→ TASK DETAILS:
To answer, print the line containing "(745, 590) = (631, 386): green" and each line after it in the listing below, exactly as they stand.

→ GIVEN DATA:

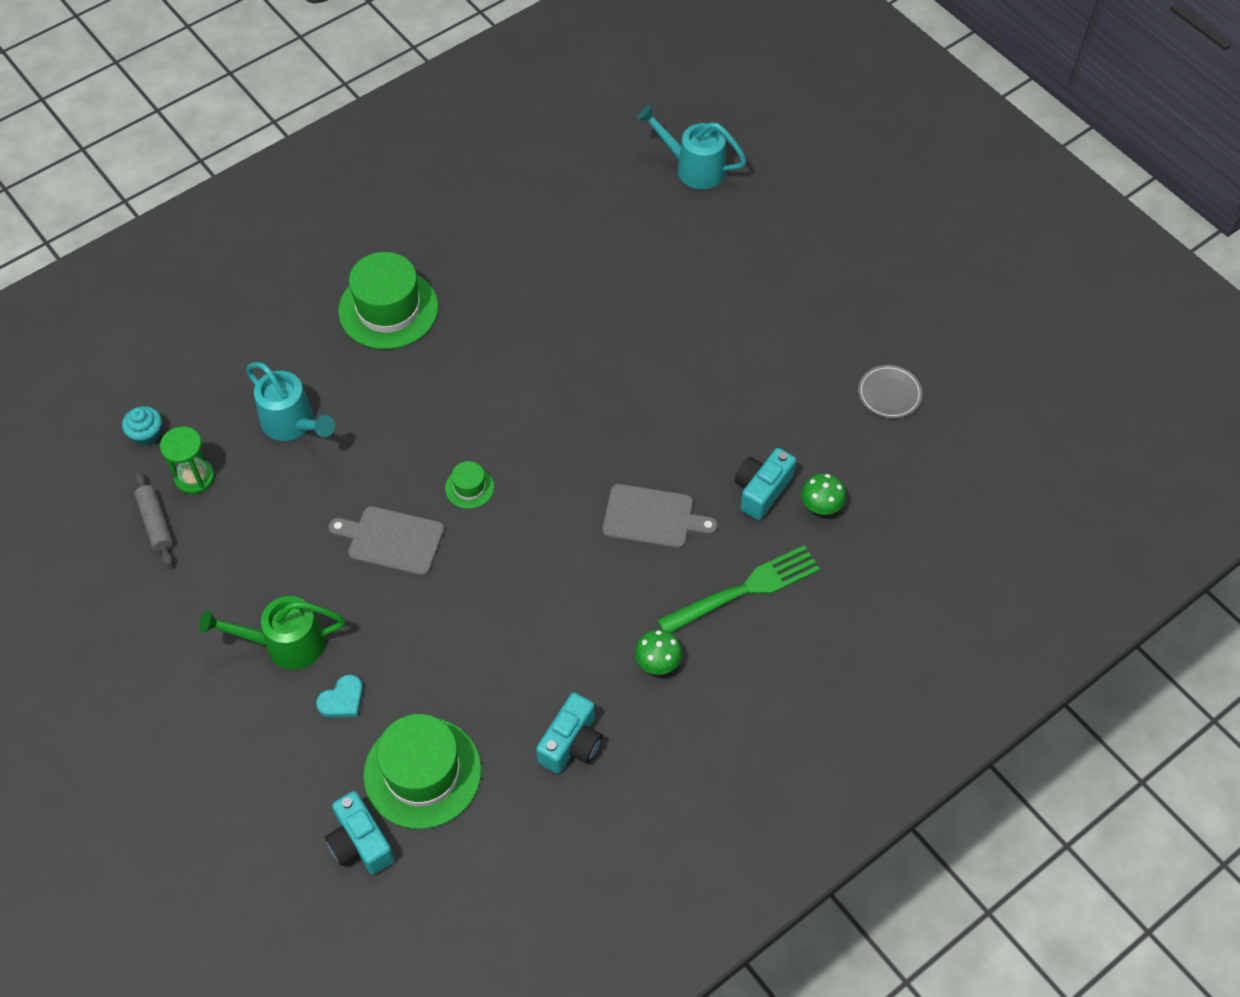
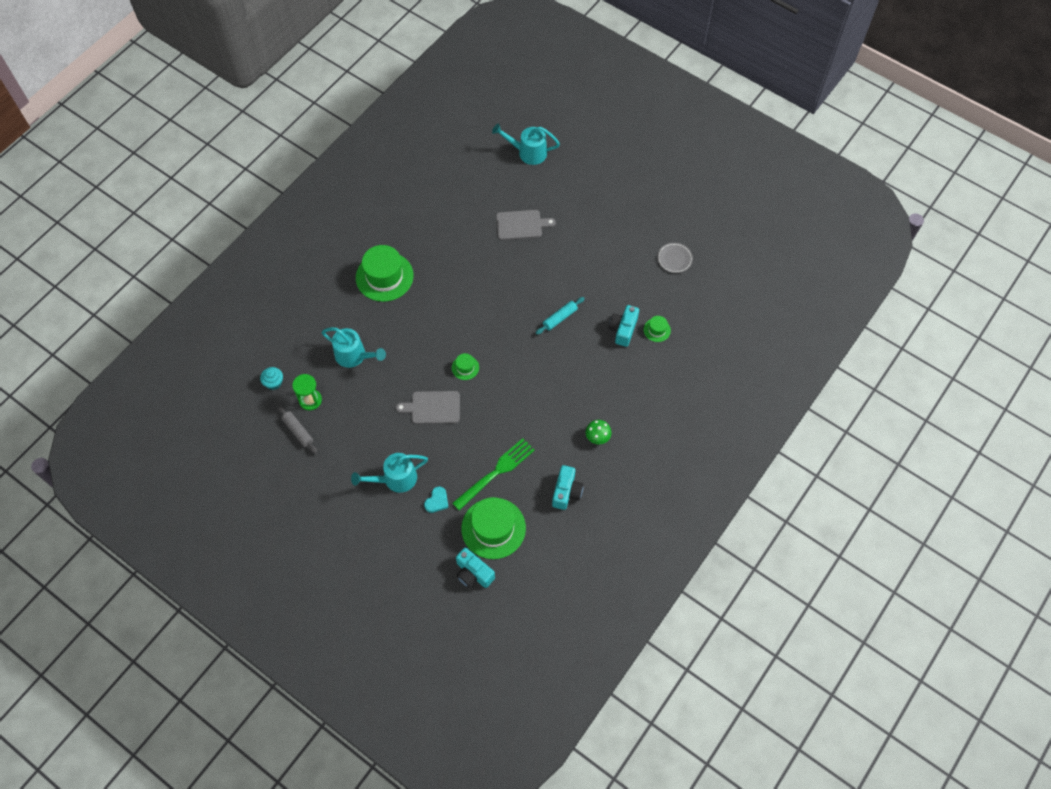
camera: 15 degrees left, 5 degrees up
(285, 644) = (395, 479): green watering can -> turquoise watering can
(652, 517) = (569, 359): grey cutting board -> grey cutting board (521, 225)
(658, 445) = (560, 318): none -> turquoise rolling pin
(745, 590) = (631, 386): green fork -> green fork (496, 472)
(821, 505) = (657, 330): green mushroom -> green hat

→ EXERCISE RESULT:
(745, 590) = (631, 386): green fork -> green fork (496, 472)
(821, 505) = (657, 330): green mushroom -> green hat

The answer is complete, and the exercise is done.